## Your objective:
The span to repeat in the listing below runs from the line containing "D5: diode BAV21 (A N9, K +3V3) -> none" to the line containing "V1: 24V (plus", inclusive. Repeat it exactly, and only it.

[[ Input data open ]]

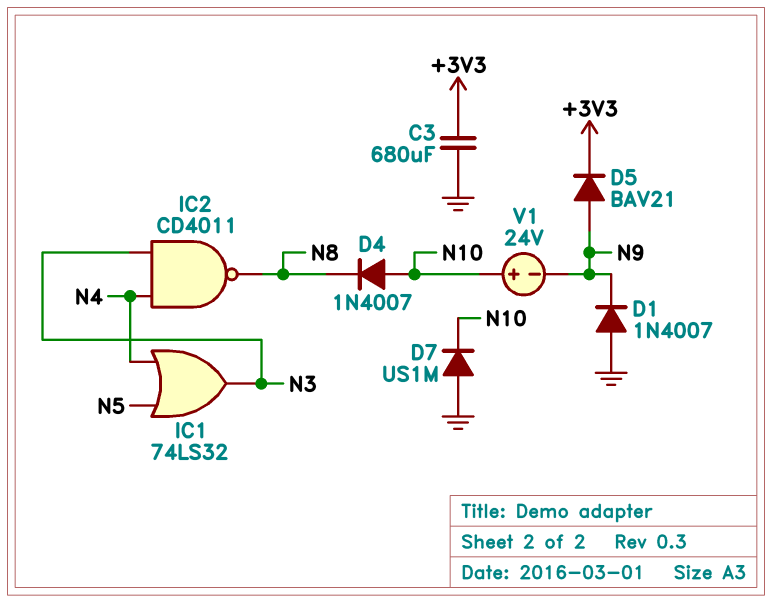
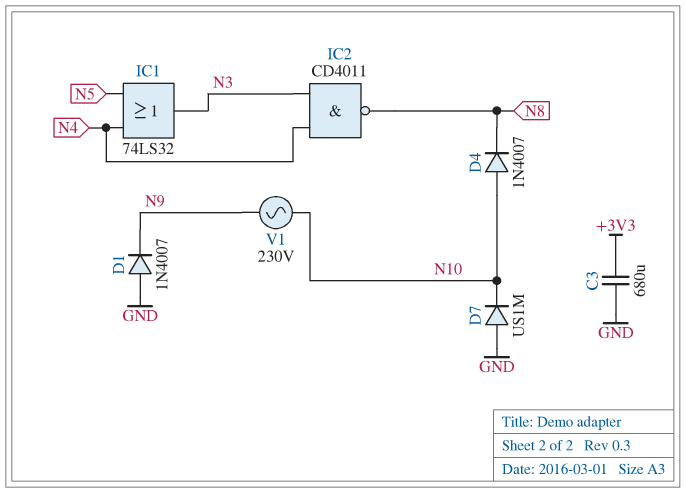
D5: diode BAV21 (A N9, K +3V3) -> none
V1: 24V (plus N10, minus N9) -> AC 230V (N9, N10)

[[ Input data closed ]]
[[ Input data open ]]

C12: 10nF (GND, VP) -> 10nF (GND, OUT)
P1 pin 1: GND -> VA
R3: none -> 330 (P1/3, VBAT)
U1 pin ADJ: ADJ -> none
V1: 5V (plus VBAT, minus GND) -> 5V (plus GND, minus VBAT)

[[ Input data closed ]]
[[ Input data open ]]

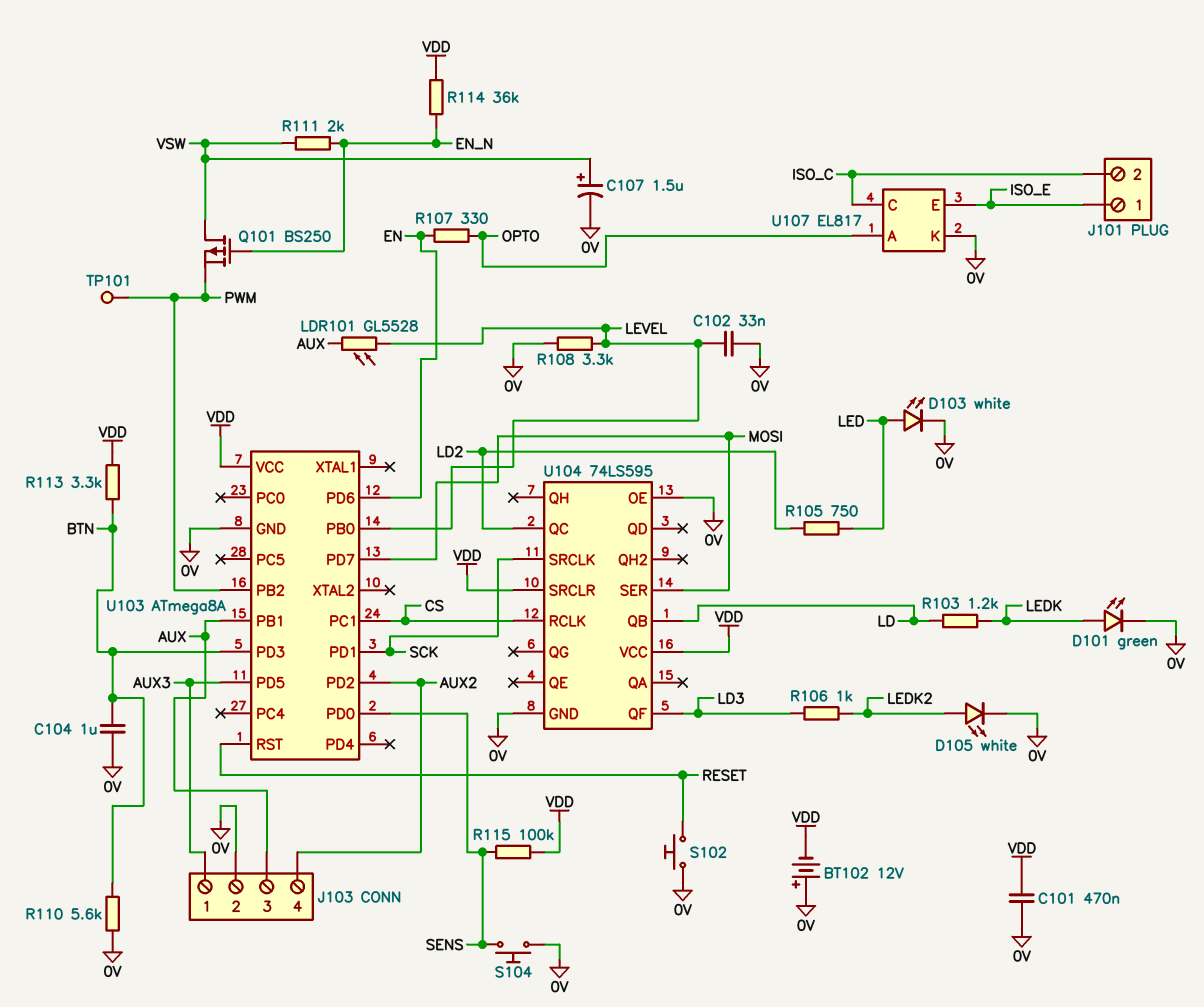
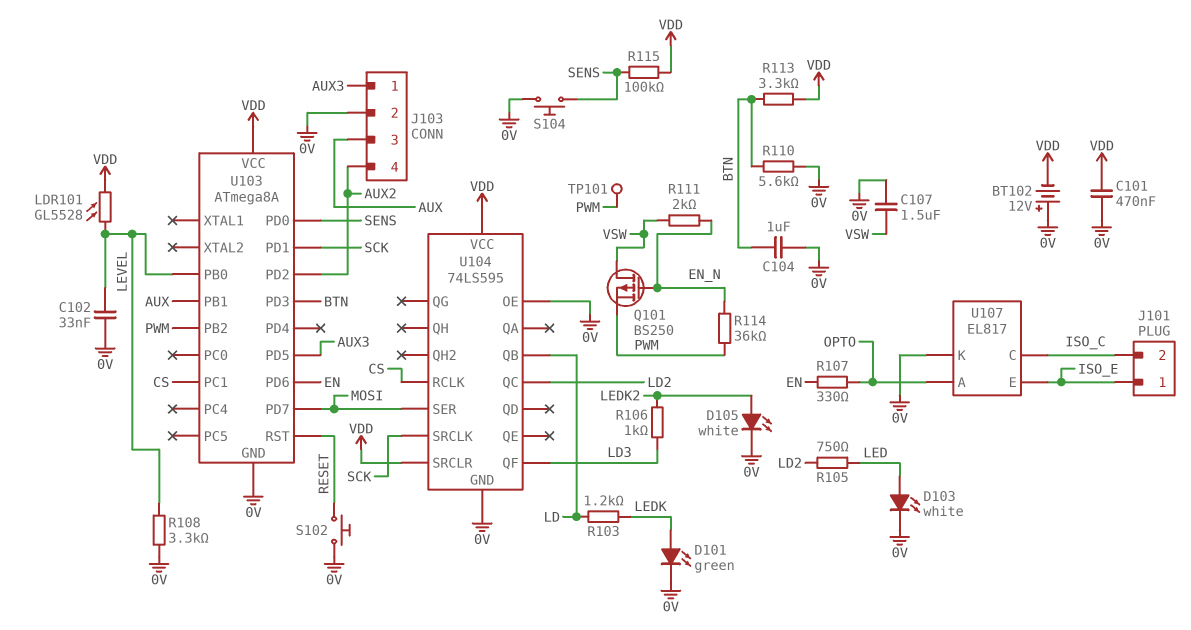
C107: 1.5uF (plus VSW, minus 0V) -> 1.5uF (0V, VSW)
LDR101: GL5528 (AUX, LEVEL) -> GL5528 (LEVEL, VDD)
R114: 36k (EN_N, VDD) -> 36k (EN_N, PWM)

[[ Input data closed ]]

## Finished exercise:
D5: diode BAV21 (A N9, K +3V3) -> none
V1: 24V (plus N10, minus N9) -> AC 230V (N9, N10)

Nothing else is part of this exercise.